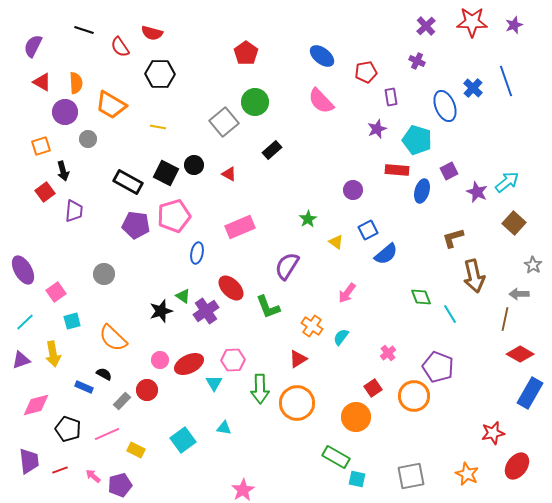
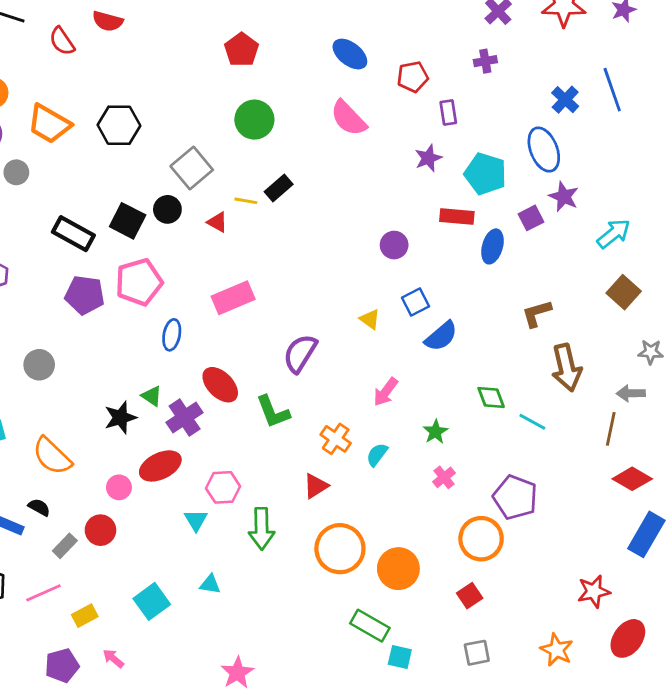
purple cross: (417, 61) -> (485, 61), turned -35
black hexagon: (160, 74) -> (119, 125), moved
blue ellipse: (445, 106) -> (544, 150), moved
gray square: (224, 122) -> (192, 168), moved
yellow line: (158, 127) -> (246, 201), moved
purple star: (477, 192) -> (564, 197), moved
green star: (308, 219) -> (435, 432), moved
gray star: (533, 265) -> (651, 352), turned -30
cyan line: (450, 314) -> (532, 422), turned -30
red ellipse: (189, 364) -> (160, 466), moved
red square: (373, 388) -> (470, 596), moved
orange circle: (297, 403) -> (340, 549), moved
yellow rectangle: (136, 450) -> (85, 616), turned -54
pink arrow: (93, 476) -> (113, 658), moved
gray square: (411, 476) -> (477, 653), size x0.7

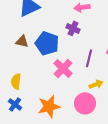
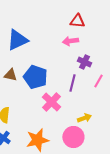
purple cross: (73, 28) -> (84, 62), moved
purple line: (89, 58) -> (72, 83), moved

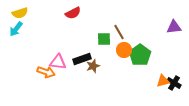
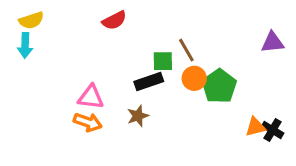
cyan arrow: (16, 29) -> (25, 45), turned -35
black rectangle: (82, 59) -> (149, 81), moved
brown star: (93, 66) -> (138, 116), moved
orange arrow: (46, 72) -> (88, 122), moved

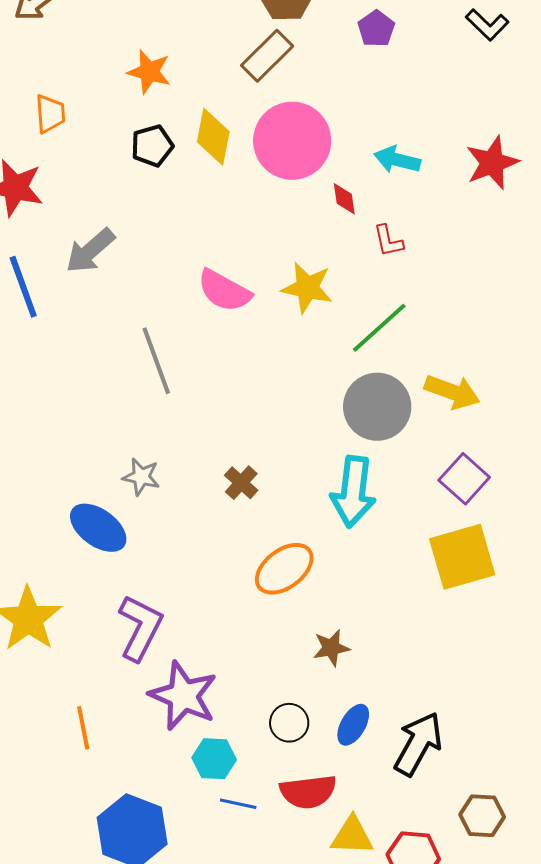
· · · · · · ·
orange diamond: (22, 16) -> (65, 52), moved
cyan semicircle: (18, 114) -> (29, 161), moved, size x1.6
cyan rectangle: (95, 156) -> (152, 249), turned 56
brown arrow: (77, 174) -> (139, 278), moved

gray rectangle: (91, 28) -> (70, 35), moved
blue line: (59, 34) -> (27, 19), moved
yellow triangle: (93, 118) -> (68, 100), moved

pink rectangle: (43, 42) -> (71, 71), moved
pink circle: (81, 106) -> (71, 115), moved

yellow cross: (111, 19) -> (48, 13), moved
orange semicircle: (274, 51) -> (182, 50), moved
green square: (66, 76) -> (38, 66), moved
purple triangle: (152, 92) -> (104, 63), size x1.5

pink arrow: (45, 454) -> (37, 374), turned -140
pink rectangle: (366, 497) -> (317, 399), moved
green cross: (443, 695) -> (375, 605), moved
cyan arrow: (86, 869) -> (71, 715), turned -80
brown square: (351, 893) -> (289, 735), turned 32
· · · · · · ·
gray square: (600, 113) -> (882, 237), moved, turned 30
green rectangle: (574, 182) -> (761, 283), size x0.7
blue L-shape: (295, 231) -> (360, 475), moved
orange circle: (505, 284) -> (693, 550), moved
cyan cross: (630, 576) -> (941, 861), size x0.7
· · · · · · ·
In the listing above, find the line with "gray square: (224, 122) -> (192, 168), moved" and the line with "gray square: (411, 476)", then reproduce both and every line between them exactly.

== Output of the task ==
gray square: (224, 122) -> (192, 168), moved
yellow line: (158, 127) -> (246, 201), moved
purple star: (477, 192) -> (564, 197), moved
green star: (308, 219) -> (435, 432), moved
gray star: (533, 265) -> (651, 352), turned -30
cyan line: (450, 314) -> (532, 422), turned -30
red ellipse: (189, 364) -> (160, 466), moved
red square: (373, 388) -> (470, 596), moved
orange circle: (297, 403) -> (340, 549), moved
yellow rectangle: (136, 450) -> (85, 616), turned -54
pink arrow: (93, 476) -> (113, 658), moved
gray square: (411, 476) -> (477, 653), size x0.7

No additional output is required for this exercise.